* _PROBLEM STATEMENT_
Please return the lines of the data that contain "purple".

* _DATA_
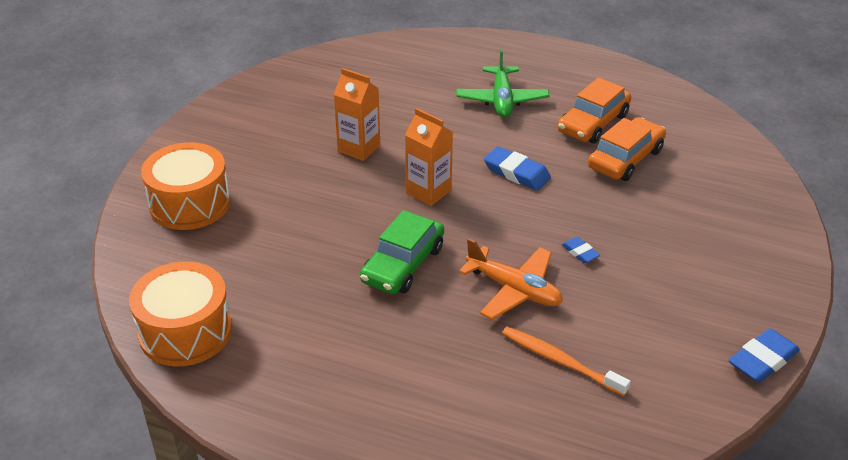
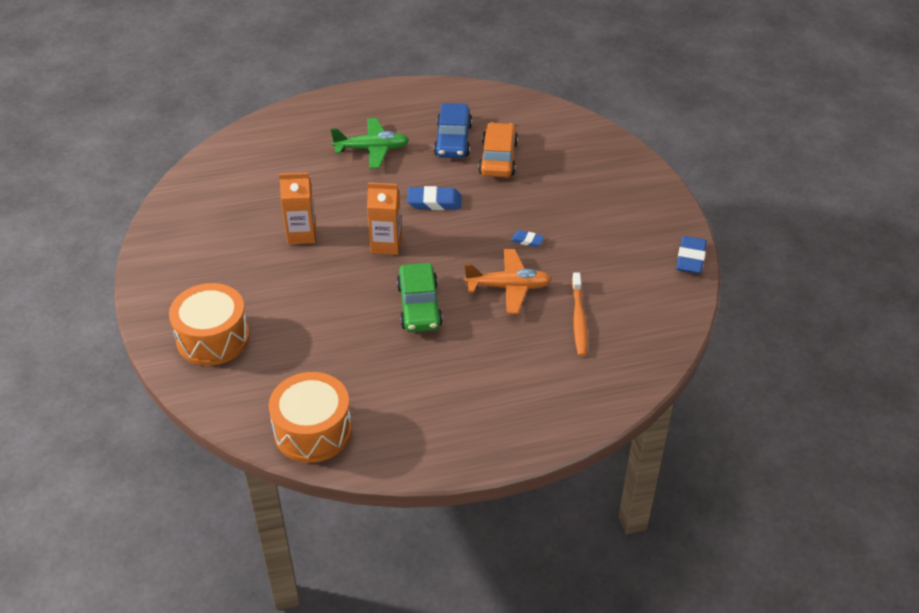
camera: 35 degrees left, 5 degrees up
(502, 100) = (372, 149): green plane -> green plane turned 60 degrees counterclockwise
(560, 361) = (578, 319): orange toothbrush -> orange toothbrush turned 90 degrees counterclockwise
(593, 123) = (453, 140): orange car -> blue car

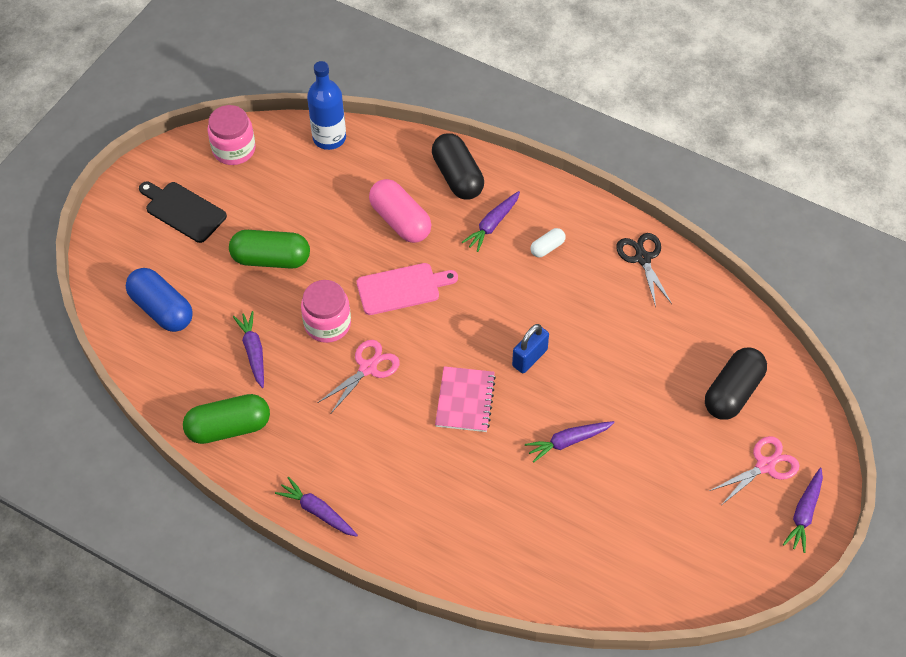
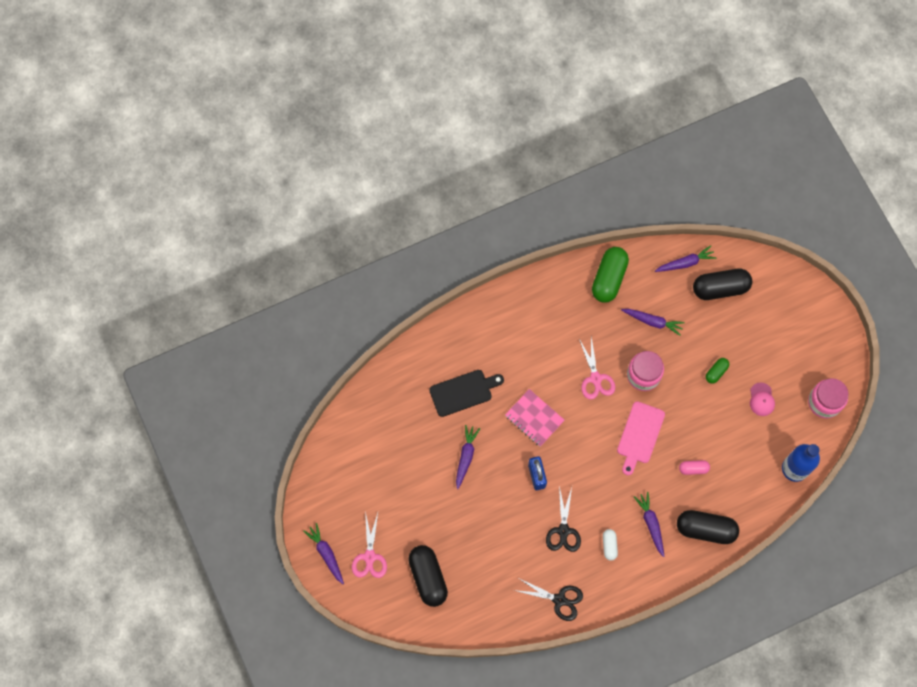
camera: 125 degrees right, 15 degrees up
(162, 309) = (720, 288): blue capsule -> black capsule
(183, 211) = (791, 342): black cutting board -> black cutting board (463, 392)
(271, 259) = (716, 372): green capsule -> green capsule, size x0.50
(272, 203) = (761, 399): none -> pink cap
(317, 511) = (521, 293): purple carrot -> purple carrot (685, 263)
(400, 221) = (693, 469): pink capsule -> pink capsule, size x0.50
(568, 297) = (563, 531): none -> black scissors

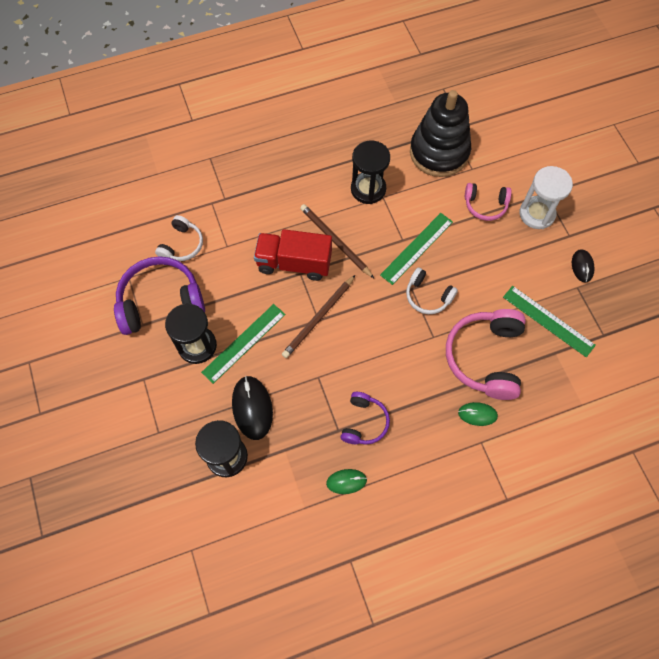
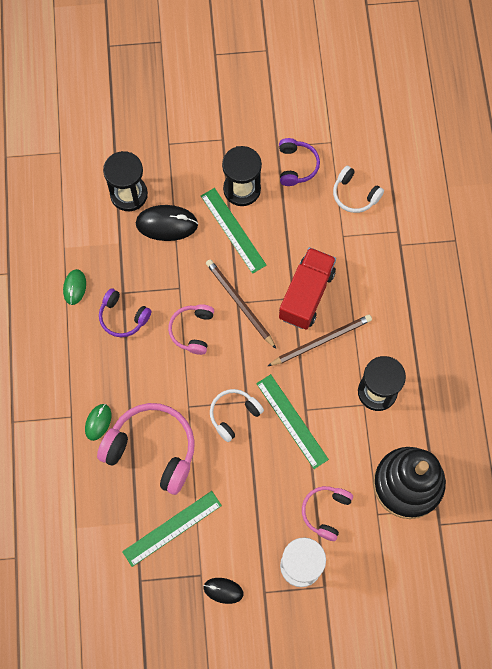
camera: 105 degrees right, 5 degrees up
(161, 302) = (296, 166): purple headphones -> purple headphones, size x0.56
(358, 352) = (192, 330): none -> pink headphones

* _REPLY TO THE EXERCISE_
(317, 511) = (521, 293): purple carrot -> purple carrot (685, 263)
(161, 302) = (296, 166): purple headphones -> purple headphones, size x0.56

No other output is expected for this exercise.